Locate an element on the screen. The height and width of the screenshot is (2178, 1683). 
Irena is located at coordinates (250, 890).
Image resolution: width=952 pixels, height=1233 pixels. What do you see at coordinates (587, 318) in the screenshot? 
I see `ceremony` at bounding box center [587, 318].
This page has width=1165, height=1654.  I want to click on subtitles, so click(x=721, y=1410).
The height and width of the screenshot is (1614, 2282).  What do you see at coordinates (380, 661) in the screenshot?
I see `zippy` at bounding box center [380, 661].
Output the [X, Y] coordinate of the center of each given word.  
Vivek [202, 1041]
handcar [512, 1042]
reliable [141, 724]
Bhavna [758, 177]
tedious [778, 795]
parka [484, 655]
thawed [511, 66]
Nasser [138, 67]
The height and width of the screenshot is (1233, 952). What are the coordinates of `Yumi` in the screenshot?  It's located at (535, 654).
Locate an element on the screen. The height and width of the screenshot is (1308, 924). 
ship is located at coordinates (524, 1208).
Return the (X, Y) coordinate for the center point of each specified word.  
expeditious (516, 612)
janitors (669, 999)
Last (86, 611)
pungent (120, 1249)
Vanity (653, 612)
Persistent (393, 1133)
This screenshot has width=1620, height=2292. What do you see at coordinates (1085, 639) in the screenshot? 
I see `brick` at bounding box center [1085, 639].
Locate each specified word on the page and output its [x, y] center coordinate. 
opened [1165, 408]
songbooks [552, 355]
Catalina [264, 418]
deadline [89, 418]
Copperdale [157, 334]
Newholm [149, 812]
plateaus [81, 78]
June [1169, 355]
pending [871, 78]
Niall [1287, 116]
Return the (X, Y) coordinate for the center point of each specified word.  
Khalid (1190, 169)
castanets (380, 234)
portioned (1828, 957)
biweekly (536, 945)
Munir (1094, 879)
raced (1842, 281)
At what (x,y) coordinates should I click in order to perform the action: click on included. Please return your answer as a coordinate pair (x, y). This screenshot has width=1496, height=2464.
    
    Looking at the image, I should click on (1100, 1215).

*SET TASK*
Reproduce verbatim the part of the records that begins with the line containing "tedious [778, 795]" and ends with the line containing "expeditious (516, 612)", including both of those lines.

*RESPONSE TO THIS TASK*
tedious [778, 795]
parka [484, 655]
thawed [511, 66]
Nasser [138, 67]
The height and width of the screenshot is (1233, 952). What are the coordinates of `Yumi` in the screenshot?  It's located at (535, 654).
Locate an element on the screen. The height and width of the screenshot is (1308, 924). 
ship is located at coordinates (524, 1208).
Return the (X, Y) coordinate for the center point of each specified word.  
expeditious (516, 612)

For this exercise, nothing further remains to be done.